Dataset excerpts:
━━━━━━━━━━━━━━━━━━━━━━━━━━━━━━
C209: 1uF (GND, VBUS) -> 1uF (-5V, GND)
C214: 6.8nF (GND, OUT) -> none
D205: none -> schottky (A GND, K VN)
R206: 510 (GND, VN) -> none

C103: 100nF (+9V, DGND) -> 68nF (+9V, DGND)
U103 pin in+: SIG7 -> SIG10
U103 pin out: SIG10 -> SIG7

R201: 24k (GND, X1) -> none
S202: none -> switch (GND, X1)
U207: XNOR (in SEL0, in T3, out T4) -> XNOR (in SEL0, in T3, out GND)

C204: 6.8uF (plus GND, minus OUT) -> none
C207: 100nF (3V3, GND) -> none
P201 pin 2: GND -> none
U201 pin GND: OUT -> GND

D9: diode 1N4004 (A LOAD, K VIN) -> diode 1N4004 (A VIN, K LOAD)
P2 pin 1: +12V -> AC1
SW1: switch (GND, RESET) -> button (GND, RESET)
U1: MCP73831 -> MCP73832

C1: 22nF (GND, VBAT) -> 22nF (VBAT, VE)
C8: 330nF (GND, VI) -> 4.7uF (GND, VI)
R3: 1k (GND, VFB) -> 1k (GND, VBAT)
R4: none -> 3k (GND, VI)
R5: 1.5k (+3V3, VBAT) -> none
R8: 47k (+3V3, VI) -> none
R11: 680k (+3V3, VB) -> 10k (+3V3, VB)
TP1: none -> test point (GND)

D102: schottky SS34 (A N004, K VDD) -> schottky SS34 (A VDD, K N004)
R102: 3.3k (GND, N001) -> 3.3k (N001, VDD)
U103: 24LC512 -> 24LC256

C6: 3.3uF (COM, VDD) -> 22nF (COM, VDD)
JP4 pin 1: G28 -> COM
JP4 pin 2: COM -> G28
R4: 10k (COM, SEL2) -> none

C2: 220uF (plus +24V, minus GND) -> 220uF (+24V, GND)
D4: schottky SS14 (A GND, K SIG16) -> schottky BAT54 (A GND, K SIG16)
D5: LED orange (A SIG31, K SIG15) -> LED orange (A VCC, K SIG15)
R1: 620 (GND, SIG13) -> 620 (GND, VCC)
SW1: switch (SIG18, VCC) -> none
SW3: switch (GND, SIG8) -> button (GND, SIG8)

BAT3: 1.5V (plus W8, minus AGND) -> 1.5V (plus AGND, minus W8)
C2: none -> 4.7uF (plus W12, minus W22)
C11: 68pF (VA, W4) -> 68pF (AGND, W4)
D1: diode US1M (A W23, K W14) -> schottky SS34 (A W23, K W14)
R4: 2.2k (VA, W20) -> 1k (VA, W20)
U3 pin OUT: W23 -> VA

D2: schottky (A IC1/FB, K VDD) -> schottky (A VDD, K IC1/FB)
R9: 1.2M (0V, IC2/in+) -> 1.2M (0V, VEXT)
━━━━━━━━━━━━━━━━━━━━━━━━━━━━━━
→ AIM OF THE TASK
Give back, word for word, only the lines above from the line holding "U103 pin in+: SIG7 -> SIG10" to the line holding "U1: MCP73831 -> MCP73832", both included.

→ EXERCISE RESULT
U103 pin in+: SIG7 -> SIG10
U103 pin out: SIG10 -> SIG7

R201: 24k (GND, X1) -> none
S202: none -> switch (GND, X1)
U207: XNOR (in SEL0, in T3, out T4) -> XNOR (in SEL0, in T3, out GND)

C204: 6.8uF (plus GND, minus OUT) -> none
C207: 100nF (3V3, GND) -> none
P201 pin 2: GND -> none
U201 pin GND: OUT -> GND

D9: diode 1N4004 (A LOAD, K VIN) -> diode 1N4004 (A VIN, K LOAD)
P2 pin 1: +12V -> AC1
SW1: switch (GND, RESET) -> button (GND, RESET)
U1: MCP73831 -> MCP73832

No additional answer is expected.